▶ _Work required_:
Write out the full listing again, exactly as it stands.

=== Begin Enclosure ===

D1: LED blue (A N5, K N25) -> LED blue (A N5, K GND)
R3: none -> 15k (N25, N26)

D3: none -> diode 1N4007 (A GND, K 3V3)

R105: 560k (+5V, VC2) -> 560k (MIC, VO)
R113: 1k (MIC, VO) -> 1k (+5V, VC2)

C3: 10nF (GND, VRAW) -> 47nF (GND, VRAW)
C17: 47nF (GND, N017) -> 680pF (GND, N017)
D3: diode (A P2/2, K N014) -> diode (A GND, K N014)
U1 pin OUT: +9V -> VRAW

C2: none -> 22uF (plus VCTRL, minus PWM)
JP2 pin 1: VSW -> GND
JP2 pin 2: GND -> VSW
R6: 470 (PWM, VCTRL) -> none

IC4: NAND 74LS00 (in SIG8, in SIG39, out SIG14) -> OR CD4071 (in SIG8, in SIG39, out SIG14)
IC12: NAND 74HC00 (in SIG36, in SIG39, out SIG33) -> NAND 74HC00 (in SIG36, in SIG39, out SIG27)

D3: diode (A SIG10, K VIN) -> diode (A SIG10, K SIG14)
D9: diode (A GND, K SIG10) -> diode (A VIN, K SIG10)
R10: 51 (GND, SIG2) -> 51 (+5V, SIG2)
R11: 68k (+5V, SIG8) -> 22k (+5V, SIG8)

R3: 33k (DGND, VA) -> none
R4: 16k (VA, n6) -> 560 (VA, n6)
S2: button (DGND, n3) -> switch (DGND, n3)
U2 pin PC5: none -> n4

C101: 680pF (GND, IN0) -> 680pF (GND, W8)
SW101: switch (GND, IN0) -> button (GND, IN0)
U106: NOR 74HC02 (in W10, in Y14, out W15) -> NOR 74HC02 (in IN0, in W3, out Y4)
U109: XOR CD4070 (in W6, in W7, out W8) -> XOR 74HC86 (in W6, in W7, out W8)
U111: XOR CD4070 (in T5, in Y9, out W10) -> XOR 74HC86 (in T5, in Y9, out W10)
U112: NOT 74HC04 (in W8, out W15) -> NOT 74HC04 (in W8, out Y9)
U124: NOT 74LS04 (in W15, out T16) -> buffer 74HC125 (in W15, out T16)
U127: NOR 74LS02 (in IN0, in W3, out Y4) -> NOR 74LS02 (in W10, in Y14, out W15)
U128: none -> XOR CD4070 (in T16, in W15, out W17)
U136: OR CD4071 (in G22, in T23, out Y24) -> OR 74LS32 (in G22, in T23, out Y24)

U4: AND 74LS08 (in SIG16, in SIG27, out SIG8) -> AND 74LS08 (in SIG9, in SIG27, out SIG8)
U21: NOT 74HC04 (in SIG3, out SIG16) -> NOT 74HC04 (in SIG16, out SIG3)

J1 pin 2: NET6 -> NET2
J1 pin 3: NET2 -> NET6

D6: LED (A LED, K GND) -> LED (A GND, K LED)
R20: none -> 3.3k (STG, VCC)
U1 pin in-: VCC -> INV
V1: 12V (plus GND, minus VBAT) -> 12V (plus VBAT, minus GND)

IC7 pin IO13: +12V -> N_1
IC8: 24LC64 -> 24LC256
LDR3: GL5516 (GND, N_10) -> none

=== End Enclosure ===

▶ _Solution to the problem_:
D1: LED blue (A N5, K N25) -> LED blue (A N5, K GND)
R3: none -> 15k (N25, N26)

D3: none -> diode 1N4007 (A GND, K 3V3)

R105: 560k (+5V, VC2) -> 560k (MIC, VO)
R113: 1k (MIC, VO) -> 1k (+5V, VC2)

C3: 10nF (GND, VRAW) -> 47nF (GND, VRAW)
C17: 47nF (GND, N017) -> 680pF (GND, N017)
D3: diode (A P2/2, K N014) -> diode (A GND, K N014)
U1 pin OUT: +9V -> VRAW

C2: none -> 22uF (plus VCTRL, minus PWM)
JP2 pin 1: VSW -> GND
JP2 pin 2: GND -> VSW
R6: 470 (PWM, VCTRL) -> none

IC4: NAND 74LS00 (in SIG8, in SIG39, out SIG14) -> OR CD4071 (in SIG8, in SIG39, out SIG14)
IC12: NAND 74HC00 (in SIG36, in SIG39, out SIG33) -> NAND 74HC00 (in SIG36, in SIG39, out SIG27)

D3: diode (A SIG10, K VIN) -> diode (A SIG10, K SIG14)
D9: diode (A GND, K SIG10) -> diode (A VIN, K SIG10)
R10: 51 (GND, SIG2) -> 51 (+5V, SIG2)
R11: 68k (+5V, SIG8) -> 22k (+5V, SIG8)

R3: 33k (DGND, VA) -> none
R4: 16k (VA, n6) -> 560 (VA, n6)
S2: button (DGND, n3) -> switch (DGND, n3)
U2 pin PC5: none -> n4

C101: 680pF (GND, IN0) -> 680pF (GND, W8)
SW101: switch (GND, IN0) -> button (GND, IN0)
U106: NOR 74HC02 (in W10, in Y14, out W15) -> NOR 74HC02 (in IN0, in W3, out Y4)
U109: XOR CD4070 (in W6, in W7, out W8) -> XOR 74HC86 (in W6, in W7, out W8)
U111: XOR CD4070 (in T5, in Y9, out W10) -> XOR 74HC86 (in T5, in Y9, out W10)
U112: NOT 74HC04 (in W8, out W15) -> NOT 74HC04 (in W8, out Y9)
U124: NOT 74LS04 (in W15, out T16) -> buffer 74HC125 (in W15, out T16)
U127: NOR 74LS02 (in IN0, in W3, out Y4) -> NOR 74LS02 (in W10, in Y14, out W15)
U128: none -> XOR CD4070 (in T16, in W15, out W17)
U136: OR CD4071 (in G22, in T23, out Y24) -> OR 74LS32 (in G22, in T23, out Y24)

U4: AND 74LS08 (in SIG16, in SIG27, out SIG8) -> AND 74LS08 (in SIG9, in SIG27, out SIG8)
U21: NOT 74HC04 (in SIG3, out SIG16) -> NOT 74HC04 (in SIG16, out SIG3)

J1 pin 2: NET6 -> NET2
J1 pin 3: NET2 -> NET6

D6: LED (A LED, K GND) -> LED (A GND, K LED)
R20: none -> 3.3k (STG, VCC)
U1 pin in-: VCC -> INV
V1: 12V (plus GND, minus VBAT) -> 12V (plus VBAT, minus GND)

IC7 pin IO13: +12V -> N_1
IC8: 24LC64 -> 24LC256
LDR3: GL5516 (GND, N_10) -> none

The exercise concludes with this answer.